## REQUIREMENT:
Repeat the line that contains "D7: LED red" exactly, along with each following line up to and including the last line of the entries.

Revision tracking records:
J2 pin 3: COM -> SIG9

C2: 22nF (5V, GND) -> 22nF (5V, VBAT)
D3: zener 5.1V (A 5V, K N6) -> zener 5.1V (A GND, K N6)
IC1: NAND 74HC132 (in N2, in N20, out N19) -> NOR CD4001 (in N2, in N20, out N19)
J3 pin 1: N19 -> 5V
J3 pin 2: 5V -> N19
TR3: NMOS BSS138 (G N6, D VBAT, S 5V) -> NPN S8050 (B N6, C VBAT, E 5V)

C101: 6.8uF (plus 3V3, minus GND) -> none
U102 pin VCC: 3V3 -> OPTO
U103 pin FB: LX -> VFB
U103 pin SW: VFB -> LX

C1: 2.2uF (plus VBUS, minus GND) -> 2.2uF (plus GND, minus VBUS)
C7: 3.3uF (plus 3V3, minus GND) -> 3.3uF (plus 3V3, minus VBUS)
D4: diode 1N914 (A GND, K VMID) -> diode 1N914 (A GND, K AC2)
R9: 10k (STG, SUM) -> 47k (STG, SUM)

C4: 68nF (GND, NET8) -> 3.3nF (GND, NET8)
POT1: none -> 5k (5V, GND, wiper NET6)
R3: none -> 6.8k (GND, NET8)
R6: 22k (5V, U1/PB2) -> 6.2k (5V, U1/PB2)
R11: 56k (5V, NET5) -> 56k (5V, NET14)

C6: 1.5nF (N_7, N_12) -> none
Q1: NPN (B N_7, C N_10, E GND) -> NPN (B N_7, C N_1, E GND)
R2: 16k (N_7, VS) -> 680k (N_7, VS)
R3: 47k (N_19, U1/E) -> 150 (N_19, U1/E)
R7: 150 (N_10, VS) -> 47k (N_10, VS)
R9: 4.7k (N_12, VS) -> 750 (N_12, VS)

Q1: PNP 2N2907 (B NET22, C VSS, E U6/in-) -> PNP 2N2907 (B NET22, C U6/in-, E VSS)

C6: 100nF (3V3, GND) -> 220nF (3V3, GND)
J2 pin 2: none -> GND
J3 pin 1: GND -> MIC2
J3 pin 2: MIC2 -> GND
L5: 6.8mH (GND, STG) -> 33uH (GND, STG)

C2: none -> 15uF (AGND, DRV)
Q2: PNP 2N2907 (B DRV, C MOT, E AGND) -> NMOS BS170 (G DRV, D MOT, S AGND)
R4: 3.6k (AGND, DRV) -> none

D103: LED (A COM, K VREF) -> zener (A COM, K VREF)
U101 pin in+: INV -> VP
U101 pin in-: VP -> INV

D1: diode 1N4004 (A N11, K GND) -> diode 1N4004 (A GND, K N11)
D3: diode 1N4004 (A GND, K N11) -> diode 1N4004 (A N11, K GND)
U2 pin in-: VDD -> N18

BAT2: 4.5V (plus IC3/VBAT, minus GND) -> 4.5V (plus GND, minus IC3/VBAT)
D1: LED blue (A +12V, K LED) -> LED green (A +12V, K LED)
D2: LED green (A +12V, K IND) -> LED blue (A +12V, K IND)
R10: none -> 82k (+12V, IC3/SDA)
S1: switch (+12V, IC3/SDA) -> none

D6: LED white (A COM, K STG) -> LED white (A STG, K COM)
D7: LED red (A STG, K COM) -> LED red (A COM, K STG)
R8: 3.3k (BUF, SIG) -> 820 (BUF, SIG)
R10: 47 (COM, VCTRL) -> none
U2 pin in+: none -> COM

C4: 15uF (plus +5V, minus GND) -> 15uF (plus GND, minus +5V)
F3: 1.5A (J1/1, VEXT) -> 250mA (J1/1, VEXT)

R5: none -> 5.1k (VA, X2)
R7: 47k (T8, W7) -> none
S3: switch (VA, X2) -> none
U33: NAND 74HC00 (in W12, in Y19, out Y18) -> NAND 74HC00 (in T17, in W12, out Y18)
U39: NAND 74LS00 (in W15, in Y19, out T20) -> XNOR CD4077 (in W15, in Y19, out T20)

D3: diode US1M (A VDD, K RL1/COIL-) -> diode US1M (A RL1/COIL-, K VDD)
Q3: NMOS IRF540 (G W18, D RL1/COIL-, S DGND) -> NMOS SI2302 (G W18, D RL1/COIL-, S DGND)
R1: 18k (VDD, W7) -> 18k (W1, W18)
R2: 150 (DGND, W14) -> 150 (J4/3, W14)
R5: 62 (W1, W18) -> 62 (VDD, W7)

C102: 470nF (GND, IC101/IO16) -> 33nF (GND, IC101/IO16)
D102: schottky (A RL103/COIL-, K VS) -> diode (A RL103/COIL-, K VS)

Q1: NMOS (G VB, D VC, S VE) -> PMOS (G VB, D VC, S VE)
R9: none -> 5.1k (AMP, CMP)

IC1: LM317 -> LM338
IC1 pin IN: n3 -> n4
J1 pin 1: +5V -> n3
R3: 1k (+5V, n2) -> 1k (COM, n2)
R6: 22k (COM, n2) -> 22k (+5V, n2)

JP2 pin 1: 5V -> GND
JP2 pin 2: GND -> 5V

## YOUR RESPONSE:
D7: LED red (A STG, K COM) -> LED red (A COM, K STG)
R8: 3.3k (BUF, SIG) -> 820 (BUF, SIG)
R10: 47 (COM, VCTRL) -> none
U2 pin in+: none -> COM

C4: 15uF (plus +5V, minus GND) -> 15uF (plus GND, minus +5V)
F3: 1.5A (J1/1, VEXT) -> 250mA (J1/1, VEXT)

R5: none -> 5.1k (VA, X2)
R7: 47k (T8, W7) -> none
S3: switch (VA, X2) -> none
U33: NAND 74HC00 (in W12, in Y19, out Y18) -> NAND 74HC00 (in T17, in W12, out Y18)
U39: NAND 74LS00 (in W15, in Y19, out T20) -> XNOR CD4077 (in W15, in Y19, out T20)

D3: diode US1M (A VDD, K RL1/COIL-) -> diode US1M (A RL1/COIL-, K VDD)
Q3: NMOS IRF540 (G W18, D RL1/COIL-, S DGND) -> NMOS SI2302 (G W18, D RL1/COIL-, S DGND)
R1: 18k (VDD, W7) -> 18k (W1, W18)
R2: 150 (DGND, W14) -> 150 (J4/3, W14)
R5: 62 (W1, W18) -> 62 (VDD, W7)

C102: 470nF (GND, IC101/IO16) -> 33nF (GND, IC101/IO16)
D102: schottky (A RL103/COIL-, K VS) -> diode (A RL103/COIL-, K VS)

Q1: NMOS (G VB, D VC, S VE) -> PMOS (G VB, D VC, S VE)
R9: none -> 5.1k (AMP, CMP)

IC1: LM317 -> LM338
IC1 pin IN: n3 -> n4
J1 pin 1: +5V -> n3
R3: 1k (+5V, n2) -> 1k (COM, n2)
R6: 22k (COM, n2) -> 22k (+5V, n2)

JP2 pin 1: 5V -> GND
JP2 pin 2: GND -> 5V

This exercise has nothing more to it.